### Source information
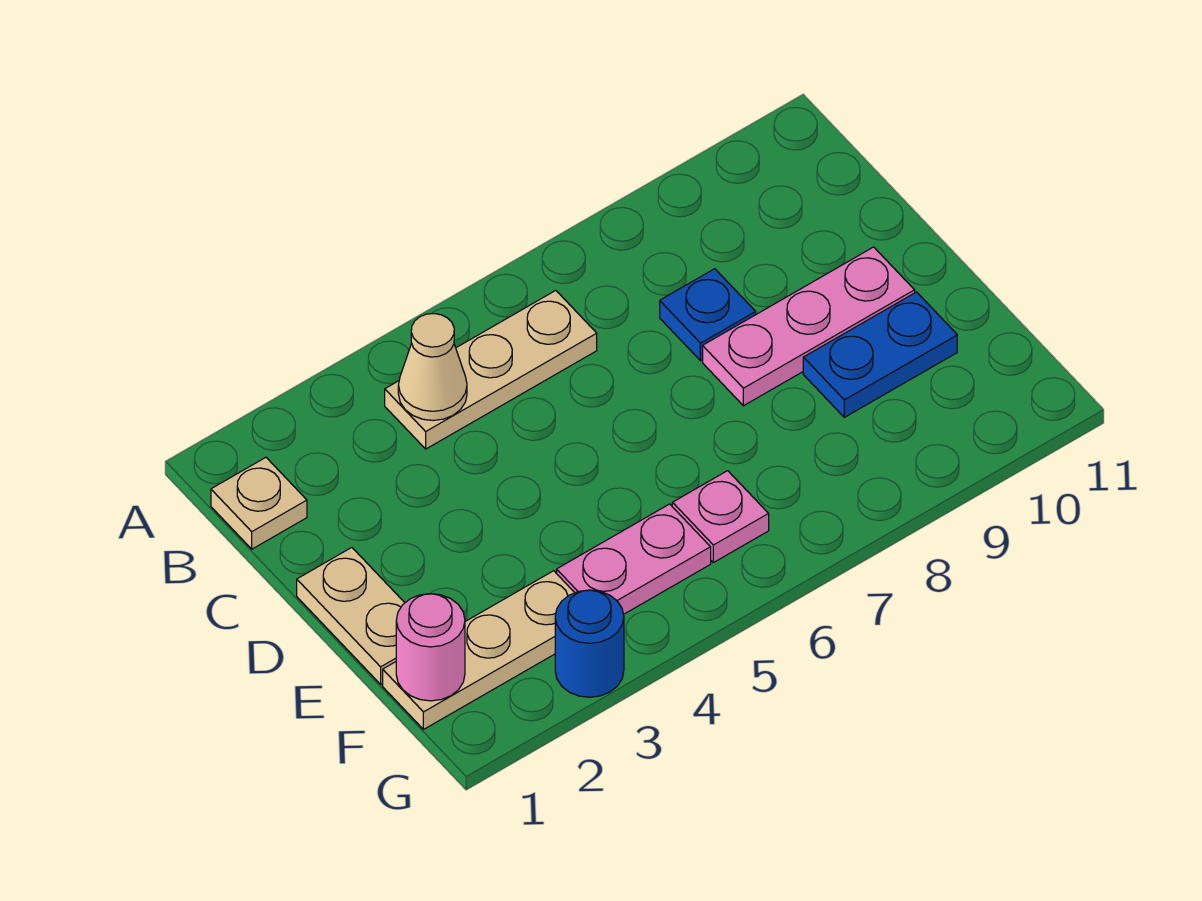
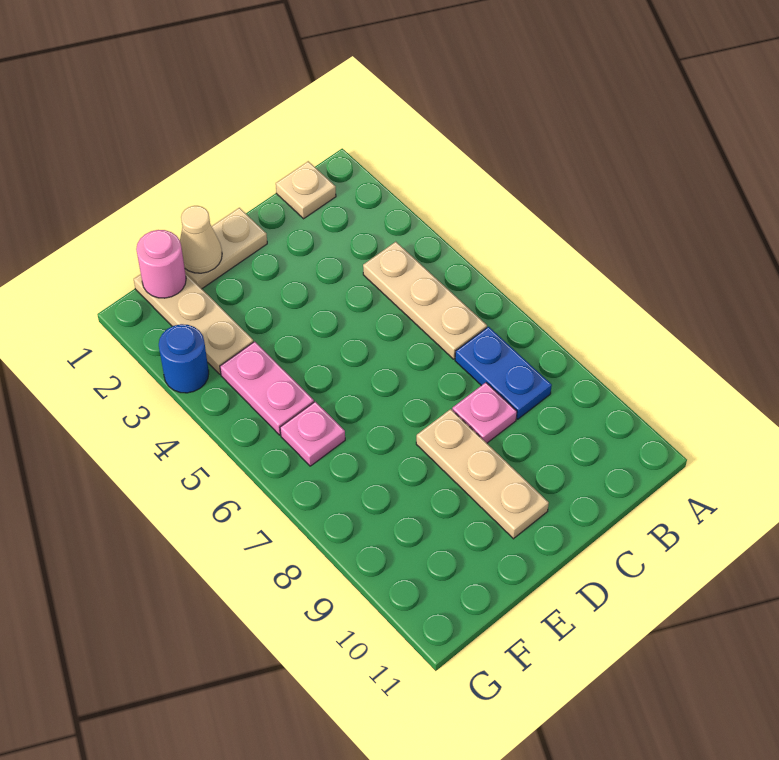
tan 1x1 cone [398,314,467,420] -> tan 1x1 cone moved to [180,206,222,273]
blue 1x1 plate [660,269,756,361] -> pink 1x1 plate [452,383,517,443]
pink 1x3 plate [703,247,915,406] -> tan 1x3 plate [416,409,549,539]
blue 1x2 plate [803,292,957,417] -> blue 1x2 plate moved to [455,327,552,419]

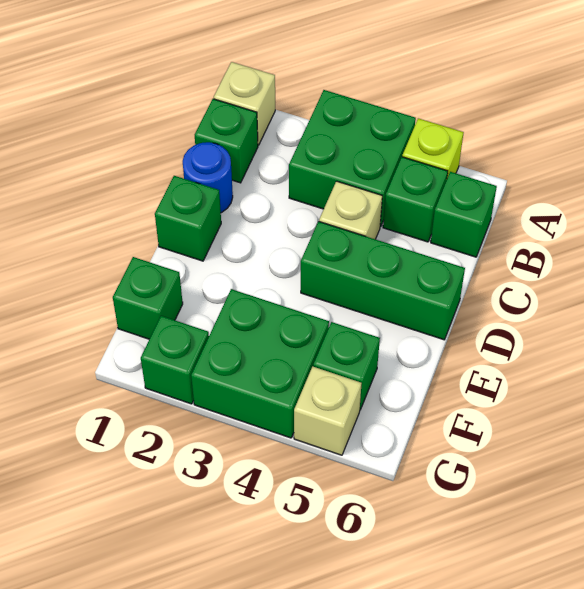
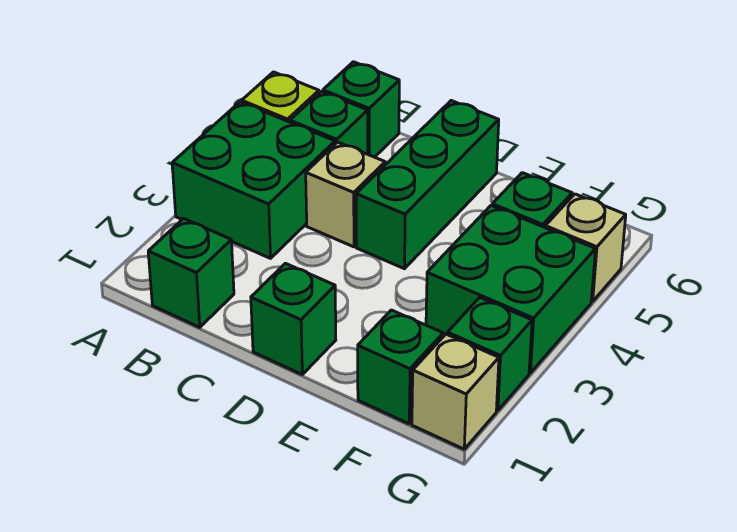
tan 1x1 brick [214,62,275,145] -> tan 1x1 brick moved to [412,334,499,449]
blue 1x1 round brick [183,142,233,213] -> none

### Task details
No pictures belong in the copy. Repeat the listing above exactly.

### Solution to the problem
tan 1x1 cone [398,314,467,420] -> tan 1x1 cone moved to [180,206,222,273]
blue 1x1 plate [660,269,756,361] -> pink 1x1 plate [452,383,517,443]
pink 1x3 plate [703,247,915,406] -> tan 1x3 plate [416,409,549,539]
blue 1x2 plate [803,292,957,417] -> blue 1x2 plate moved to [455,327,552,419]

tan 1x1 brick [214,62,275,145] -> tan 1x1 brick moved to [412,334,499,449]
blue 1x1 round brick [183,142,233,213] -> none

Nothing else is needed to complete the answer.